• [Problem requirements] Since only part of the material below is wanted, output exactly the lines from the one with "now: pink_trophy" up to and including the one with "in_second: [592, 422, 707, 507]".

─── Available data ───

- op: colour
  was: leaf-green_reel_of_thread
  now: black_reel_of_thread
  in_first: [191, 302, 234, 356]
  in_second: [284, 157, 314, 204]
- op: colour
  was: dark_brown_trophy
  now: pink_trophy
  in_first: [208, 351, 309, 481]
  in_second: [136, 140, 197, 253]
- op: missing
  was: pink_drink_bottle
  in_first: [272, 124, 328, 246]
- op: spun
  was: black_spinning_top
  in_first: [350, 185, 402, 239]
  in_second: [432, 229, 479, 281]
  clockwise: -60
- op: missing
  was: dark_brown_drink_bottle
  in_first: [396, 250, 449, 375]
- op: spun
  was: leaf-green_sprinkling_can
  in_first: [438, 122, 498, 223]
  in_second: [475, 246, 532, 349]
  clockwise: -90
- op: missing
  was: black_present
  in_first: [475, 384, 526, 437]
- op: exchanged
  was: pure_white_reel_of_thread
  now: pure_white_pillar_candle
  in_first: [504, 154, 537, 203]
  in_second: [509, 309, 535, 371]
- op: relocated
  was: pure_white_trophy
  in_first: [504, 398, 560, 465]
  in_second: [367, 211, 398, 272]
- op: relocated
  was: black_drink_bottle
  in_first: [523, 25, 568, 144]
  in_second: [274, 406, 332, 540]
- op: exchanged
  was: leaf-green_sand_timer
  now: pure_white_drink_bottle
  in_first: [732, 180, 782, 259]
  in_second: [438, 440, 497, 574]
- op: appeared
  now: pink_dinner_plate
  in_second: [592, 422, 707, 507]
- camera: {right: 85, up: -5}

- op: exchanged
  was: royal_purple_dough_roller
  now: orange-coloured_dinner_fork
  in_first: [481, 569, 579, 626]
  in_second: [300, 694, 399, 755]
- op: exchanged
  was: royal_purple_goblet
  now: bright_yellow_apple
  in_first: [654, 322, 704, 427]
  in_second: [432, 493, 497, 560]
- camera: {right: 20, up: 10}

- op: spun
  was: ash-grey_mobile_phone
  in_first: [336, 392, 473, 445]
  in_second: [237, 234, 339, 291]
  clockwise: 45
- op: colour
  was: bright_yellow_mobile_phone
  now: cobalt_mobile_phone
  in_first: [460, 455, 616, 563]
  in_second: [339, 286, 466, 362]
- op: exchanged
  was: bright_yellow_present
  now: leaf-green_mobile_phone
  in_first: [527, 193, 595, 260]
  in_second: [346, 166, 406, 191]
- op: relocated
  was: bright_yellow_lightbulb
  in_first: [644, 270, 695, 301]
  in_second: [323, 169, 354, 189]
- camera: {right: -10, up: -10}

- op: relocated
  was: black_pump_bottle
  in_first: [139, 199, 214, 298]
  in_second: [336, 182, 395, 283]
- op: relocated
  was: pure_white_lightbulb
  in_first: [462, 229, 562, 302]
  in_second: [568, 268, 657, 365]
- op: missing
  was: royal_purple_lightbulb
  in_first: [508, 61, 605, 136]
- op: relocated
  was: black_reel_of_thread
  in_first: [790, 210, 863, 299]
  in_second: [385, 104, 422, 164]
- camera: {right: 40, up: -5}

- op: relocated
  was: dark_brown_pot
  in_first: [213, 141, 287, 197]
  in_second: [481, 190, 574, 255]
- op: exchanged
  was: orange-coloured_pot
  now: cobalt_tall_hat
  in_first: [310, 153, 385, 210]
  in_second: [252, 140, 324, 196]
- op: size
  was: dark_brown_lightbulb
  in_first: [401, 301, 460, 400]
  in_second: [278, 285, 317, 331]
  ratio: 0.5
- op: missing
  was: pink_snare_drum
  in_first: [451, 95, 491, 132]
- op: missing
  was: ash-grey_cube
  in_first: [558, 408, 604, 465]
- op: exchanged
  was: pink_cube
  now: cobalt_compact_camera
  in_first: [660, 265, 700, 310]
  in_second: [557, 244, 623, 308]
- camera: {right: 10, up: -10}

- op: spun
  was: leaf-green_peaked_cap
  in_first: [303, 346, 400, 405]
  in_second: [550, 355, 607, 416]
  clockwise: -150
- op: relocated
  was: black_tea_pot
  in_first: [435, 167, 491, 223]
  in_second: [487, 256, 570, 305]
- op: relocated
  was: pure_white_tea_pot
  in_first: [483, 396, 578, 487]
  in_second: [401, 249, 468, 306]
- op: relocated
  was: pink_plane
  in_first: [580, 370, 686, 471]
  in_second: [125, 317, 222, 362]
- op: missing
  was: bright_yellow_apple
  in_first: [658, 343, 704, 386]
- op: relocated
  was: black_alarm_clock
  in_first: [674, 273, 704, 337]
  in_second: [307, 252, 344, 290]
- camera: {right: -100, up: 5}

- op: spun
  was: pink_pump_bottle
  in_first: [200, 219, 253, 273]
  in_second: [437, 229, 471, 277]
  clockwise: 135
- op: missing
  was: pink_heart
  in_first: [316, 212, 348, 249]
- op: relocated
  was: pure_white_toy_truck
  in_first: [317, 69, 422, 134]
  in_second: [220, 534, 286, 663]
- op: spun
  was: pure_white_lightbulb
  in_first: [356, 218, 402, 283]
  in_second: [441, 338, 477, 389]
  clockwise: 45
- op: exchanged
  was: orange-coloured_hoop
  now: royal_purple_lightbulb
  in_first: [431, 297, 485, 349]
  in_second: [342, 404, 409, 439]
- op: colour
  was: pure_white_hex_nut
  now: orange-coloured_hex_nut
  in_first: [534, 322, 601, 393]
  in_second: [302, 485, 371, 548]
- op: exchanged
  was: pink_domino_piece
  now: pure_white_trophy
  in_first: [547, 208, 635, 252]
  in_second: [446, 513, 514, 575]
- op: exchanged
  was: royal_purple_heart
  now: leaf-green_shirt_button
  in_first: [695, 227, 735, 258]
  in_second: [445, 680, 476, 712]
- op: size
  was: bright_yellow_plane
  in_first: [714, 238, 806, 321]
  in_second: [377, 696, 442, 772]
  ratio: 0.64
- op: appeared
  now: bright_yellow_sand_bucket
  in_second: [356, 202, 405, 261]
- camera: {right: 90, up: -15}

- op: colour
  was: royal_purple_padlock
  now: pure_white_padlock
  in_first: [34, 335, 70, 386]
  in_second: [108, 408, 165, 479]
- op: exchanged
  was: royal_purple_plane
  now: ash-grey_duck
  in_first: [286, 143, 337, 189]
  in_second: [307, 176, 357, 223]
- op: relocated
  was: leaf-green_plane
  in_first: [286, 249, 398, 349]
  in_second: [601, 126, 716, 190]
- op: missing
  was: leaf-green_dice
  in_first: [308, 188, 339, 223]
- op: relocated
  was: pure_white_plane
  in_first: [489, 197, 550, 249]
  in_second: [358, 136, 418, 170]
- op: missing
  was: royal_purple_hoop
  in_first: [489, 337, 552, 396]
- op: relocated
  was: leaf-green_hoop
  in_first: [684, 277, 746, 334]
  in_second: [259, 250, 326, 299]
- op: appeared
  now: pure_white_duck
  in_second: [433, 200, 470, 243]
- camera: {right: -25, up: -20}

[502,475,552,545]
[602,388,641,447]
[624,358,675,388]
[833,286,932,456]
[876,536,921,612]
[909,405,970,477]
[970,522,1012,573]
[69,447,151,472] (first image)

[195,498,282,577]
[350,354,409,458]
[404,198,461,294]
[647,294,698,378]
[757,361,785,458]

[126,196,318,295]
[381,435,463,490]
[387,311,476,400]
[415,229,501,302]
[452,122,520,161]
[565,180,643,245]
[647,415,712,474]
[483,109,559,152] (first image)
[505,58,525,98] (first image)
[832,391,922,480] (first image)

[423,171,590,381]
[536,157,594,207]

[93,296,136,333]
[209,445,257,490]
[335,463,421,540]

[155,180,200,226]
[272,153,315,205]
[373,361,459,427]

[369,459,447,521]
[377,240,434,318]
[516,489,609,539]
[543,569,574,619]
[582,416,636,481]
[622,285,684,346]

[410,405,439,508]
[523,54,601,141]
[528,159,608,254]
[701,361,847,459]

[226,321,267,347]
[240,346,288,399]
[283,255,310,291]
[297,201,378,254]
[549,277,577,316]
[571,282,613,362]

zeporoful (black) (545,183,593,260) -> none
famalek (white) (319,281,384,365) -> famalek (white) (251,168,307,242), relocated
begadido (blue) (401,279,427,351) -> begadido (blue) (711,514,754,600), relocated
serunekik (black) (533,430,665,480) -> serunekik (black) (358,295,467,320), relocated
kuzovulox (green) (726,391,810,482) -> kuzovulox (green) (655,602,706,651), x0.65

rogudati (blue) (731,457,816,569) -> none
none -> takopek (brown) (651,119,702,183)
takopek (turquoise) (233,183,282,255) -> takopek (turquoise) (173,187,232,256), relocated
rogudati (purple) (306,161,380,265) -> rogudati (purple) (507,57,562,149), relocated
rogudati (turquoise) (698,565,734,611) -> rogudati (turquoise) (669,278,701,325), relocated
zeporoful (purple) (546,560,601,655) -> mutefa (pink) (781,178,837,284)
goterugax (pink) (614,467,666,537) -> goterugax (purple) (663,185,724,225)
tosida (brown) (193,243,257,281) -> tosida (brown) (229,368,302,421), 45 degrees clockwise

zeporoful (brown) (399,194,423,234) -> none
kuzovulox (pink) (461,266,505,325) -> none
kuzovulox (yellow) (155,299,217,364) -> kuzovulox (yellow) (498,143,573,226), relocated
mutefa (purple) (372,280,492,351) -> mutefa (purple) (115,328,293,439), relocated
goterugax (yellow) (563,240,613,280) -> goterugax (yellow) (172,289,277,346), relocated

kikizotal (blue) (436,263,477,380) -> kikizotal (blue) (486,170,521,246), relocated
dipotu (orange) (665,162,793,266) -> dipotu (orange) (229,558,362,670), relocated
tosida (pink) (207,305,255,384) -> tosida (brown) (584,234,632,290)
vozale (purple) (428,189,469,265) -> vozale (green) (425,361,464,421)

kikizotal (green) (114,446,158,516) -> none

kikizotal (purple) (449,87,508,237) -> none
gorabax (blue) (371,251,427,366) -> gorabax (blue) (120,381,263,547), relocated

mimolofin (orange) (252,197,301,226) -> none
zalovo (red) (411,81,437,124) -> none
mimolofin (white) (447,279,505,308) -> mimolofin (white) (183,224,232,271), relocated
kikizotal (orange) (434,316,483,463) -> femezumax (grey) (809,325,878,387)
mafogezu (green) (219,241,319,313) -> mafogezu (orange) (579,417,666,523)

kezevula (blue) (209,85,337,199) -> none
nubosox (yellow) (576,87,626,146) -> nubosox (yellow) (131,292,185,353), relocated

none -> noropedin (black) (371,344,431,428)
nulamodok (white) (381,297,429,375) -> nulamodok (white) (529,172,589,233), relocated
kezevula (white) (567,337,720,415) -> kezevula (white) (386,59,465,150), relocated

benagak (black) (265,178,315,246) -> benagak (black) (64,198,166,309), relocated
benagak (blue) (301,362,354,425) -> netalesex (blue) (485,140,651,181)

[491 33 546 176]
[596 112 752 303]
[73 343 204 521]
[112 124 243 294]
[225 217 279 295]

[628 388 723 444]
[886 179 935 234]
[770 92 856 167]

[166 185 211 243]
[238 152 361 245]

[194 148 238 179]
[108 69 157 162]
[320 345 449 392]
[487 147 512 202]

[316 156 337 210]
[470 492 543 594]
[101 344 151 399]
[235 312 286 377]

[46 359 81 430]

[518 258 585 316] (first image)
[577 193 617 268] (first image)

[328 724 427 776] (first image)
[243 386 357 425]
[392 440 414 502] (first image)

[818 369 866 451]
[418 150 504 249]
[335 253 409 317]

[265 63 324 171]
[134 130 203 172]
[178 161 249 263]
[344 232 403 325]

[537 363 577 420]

───

• [Answer for this exercise]
  now: pink_trophy
  in_first: [208, 351, 309, 481]
  in_second: [136, 140, 197, 253]
- op: missing
  was: pink_drink_bottle
  in_first: [272, 124, 328, 246]
- op: spun
  was: black_spinning_top
  in_first: [350, 185, 402, 239]
  in_second: [432, 229, 479, 281]
  clockwise: -60
- op: missing
  was: dark_brown_drink_bottle
  in_first: [396, 250, 449, 375]
- op: spun
  was: leaf-green_sprinkling_can
  in_first: [438, 122, 498, 223]
  in_second: [475, 246, 532, 349]
  clockwise: -90
- op: missing
  was: black_present
  in_first: [475, 384, 526, 437]
- op: exchanged
  was: pure_white_reel_of_thread
  now: pure_white_pillar_candle
  in_first: [504, 154, 537, 203]
  in_second: [509, 309, 535, 371]
- op: relocated
  was: pure_white_trophy
  in_first: [504, 398, 560, 465]
  in_second: [367, 211, 398, 272]
- op: relocated
  was: black_drink_bottle
  in_first: [523, 25, 568, 144]
  in_second: [274, 406, 332, 540]
- op: exchanged
  was: leaf-green_sand_timer
  now: pure_white_drink_bottle
  in_first: [732, 180, 782, 259]
  in_second: [438, 440, 497, 574]
- op: appeared
  now: pink_dinner_plate
  in_second: [592, 422, 707, 507]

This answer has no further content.